Give back exactly the lines of the entries below from the line with "brown shoe [311,118,359,167]" to the line with "brown book [365,22,428,74] -> none", inclusive, and only those.
>>
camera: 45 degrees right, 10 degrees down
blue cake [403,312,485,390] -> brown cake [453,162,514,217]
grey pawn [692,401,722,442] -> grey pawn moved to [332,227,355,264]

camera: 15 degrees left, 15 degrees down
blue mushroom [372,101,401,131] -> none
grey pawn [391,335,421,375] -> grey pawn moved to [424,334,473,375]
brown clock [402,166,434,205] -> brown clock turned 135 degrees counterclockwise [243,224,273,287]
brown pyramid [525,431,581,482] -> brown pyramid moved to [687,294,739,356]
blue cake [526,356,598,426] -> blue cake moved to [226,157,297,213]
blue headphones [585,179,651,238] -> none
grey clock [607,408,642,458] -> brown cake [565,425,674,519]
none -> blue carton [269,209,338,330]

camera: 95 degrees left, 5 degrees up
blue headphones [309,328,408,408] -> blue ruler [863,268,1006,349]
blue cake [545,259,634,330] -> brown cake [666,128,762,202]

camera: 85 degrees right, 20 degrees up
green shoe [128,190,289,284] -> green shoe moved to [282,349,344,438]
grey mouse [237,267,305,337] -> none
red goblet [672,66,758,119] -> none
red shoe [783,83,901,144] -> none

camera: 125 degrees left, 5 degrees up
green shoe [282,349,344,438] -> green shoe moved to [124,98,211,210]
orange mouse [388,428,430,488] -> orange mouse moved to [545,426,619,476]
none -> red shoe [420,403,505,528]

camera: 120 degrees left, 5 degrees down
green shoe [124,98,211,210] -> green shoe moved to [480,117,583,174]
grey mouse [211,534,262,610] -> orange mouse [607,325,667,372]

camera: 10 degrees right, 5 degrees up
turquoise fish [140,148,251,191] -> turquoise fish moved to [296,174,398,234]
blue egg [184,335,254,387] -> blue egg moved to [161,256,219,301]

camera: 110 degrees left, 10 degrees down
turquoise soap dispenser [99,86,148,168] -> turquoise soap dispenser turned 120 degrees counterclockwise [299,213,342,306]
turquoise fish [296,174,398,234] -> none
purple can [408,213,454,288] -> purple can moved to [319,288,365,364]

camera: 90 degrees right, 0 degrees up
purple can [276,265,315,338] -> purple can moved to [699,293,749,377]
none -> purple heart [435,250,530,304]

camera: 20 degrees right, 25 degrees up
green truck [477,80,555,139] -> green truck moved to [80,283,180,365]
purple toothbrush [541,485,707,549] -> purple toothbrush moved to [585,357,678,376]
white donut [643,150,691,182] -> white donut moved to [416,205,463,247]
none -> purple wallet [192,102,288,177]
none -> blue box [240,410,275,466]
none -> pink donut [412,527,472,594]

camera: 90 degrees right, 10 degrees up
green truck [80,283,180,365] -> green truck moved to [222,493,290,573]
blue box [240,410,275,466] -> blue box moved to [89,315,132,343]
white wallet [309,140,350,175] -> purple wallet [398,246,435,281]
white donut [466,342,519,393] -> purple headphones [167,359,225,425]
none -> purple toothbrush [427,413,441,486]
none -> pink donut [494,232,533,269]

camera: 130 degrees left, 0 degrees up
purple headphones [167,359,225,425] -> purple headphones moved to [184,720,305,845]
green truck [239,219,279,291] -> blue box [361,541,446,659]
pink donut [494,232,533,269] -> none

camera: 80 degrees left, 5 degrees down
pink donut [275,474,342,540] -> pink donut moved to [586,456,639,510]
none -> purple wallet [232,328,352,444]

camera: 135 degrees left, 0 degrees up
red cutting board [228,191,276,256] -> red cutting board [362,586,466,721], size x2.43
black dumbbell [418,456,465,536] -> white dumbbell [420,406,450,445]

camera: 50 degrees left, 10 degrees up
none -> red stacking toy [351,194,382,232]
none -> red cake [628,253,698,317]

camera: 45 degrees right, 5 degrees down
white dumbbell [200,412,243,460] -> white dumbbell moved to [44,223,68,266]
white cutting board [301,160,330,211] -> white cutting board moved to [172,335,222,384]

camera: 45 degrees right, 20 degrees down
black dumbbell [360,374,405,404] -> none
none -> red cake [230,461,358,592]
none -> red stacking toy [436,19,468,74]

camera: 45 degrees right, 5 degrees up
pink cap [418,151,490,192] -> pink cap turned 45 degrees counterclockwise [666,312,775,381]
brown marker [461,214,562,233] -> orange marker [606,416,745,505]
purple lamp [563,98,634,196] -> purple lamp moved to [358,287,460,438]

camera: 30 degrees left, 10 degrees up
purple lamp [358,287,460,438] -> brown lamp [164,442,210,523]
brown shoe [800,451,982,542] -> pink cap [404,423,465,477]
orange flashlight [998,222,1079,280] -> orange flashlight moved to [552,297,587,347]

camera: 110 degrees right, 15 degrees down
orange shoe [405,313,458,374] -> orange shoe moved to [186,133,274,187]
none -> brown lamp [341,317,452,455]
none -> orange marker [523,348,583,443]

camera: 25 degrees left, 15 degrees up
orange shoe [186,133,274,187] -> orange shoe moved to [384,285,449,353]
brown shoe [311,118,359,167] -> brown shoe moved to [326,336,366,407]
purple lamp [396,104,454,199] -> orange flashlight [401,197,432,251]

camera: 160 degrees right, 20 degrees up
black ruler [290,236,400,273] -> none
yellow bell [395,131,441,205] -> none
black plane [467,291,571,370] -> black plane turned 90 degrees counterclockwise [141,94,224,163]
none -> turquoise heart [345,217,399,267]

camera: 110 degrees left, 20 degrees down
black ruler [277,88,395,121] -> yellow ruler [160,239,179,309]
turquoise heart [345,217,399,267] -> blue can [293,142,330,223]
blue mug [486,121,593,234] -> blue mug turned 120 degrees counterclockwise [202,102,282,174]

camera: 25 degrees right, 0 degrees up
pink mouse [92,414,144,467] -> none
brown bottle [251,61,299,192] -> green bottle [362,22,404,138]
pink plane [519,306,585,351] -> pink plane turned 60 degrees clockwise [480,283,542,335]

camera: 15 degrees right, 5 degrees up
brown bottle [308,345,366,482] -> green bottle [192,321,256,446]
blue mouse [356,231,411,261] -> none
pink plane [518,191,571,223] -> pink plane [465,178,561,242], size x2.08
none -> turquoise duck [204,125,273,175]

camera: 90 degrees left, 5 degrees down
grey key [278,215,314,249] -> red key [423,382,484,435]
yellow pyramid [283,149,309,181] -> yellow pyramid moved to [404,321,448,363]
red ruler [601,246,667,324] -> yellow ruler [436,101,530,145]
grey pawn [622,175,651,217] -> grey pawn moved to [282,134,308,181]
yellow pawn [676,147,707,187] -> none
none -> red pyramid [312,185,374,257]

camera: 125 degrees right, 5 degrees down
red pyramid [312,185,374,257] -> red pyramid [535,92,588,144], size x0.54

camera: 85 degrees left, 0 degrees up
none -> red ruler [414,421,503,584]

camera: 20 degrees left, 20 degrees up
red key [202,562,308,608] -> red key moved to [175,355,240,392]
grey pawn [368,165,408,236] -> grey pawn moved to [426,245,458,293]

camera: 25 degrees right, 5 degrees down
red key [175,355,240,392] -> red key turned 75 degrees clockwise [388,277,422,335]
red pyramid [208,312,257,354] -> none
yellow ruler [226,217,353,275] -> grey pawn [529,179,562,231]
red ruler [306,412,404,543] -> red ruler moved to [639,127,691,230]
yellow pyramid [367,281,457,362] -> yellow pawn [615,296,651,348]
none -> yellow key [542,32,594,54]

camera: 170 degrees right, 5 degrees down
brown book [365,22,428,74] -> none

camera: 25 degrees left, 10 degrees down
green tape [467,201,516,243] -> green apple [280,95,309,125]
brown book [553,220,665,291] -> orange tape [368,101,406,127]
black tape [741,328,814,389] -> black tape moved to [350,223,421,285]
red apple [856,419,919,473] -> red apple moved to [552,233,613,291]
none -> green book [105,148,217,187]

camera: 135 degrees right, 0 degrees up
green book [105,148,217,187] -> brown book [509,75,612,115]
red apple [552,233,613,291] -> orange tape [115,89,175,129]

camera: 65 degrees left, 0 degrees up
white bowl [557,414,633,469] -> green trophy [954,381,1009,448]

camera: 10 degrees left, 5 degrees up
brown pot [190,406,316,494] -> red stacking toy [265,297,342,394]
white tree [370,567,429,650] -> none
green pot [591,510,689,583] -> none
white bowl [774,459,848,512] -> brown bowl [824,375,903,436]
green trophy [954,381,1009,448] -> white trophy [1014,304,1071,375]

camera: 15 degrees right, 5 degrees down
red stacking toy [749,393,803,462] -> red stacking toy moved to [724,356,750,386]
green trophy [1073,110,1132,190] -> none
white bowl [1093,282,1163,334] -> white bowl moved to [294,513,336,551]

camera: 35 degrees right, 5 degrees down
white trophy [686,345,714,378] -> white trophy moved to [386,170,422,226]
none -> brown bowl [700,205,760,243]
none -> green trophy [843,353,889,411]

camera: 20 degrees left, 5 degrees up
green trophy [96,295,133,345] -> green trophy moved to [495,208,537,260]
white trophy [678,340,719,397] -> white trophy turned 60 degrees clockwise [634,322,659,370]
<<
* _Exercise answer_:
brown shoe [311,118,359,167] -> brown shoe moved to [326,336,366,407]
purple lamp [396,104,454,199] -> orange flashlight [401,197,432,251]

camera: 160 degrees right, 20 degrees up
black ruler [290,236,400,273] -> none
yellow bell [395,131,441,205] -> none
black plane [467,291,571,370] -> black plane turned 90 degrees counterclockwise [141,94,224,163]
none -> turquoise heart [345,217,399,267]

camera: 110 degrees left, 20 degrees down
black ruler [277,88,395,121] -> yellow ruler [160,239,179,309]
turquoise heart [345,217,399,267] -> blue can [293,142,330,223]
blue mug [486,121,593,234] -> blue mug turned 120 degrees counterclockwise [202,102,282,174]

camera: 25 degrees right, 0 degrees up
pink mouse [92,414,144,467] -> none
brown bottle [251,61,299,192] -> green bottle [362,22,404,138]
pink plane [519,306,585,351] -> pink plane turned 60 degrees clockwise [480,283,542,335]

camera: 15 degrees right, 5 degrees up
brown bottle [308,345,366,482] -> green bottle [192,321,256,446]
blue mouse [356,231,411,261] -> none
pink plane [518,191,571,223] -> pink plane [465,178,561,242], size x2.08
none -> turquoise duck [204,125,273,175]

camera: 90 degrees left, 5 degrees down
grey key [278,215,314,249] -> red key [423,382,484,435]
yellow pyramid [283,149,309,181] -> yellow pyramid moved to [404,321,448,363]
red ruler [601,246,667,324] -> yellow ruler [436,101,530,145]
grey pawn [622,175,651,217] -> grey pawn moved to [282,134,308,181]
yellow pawn [676,147,707,187] -> none
none -> red pyramid [312,185,374,257]

camera: 125 degrees right, 5 degrees down
red pyramid [312,185,374,257] -> red pyramid [535,92,588,144], size x0.54

camera: 85 degrees left, 0 degrees up
none -> red ruler [414,421,503,584]

camera: 20 degrees left, 20 degrees up
red key [202,562,308,608] -> red key moved to [175,355,240,392]
grey pawn [368,165,408,236] -> grey pawn moved to [426,245,458,293]

camera: 25 degrees right, 5 degrees down
red key [175,355,240,392] -> red key turned 75 degrees clockwise [388,277,422,335]
red pyramid [208,312,257,354] -> none
yellow ruler [226,217,353,275] -> grey pawn [529,179,562,231]
red ruler [306,412,404,543] -> red ruler moved to [639,127,691,230]
yellow pyramid [367,281,457,362] -> yellow pawn [615,296,651,348]
none -> yellow key [542,32,594,54]

camera: 170 degrees right, 5 degrees down
brown book [365,22,428,74] -> none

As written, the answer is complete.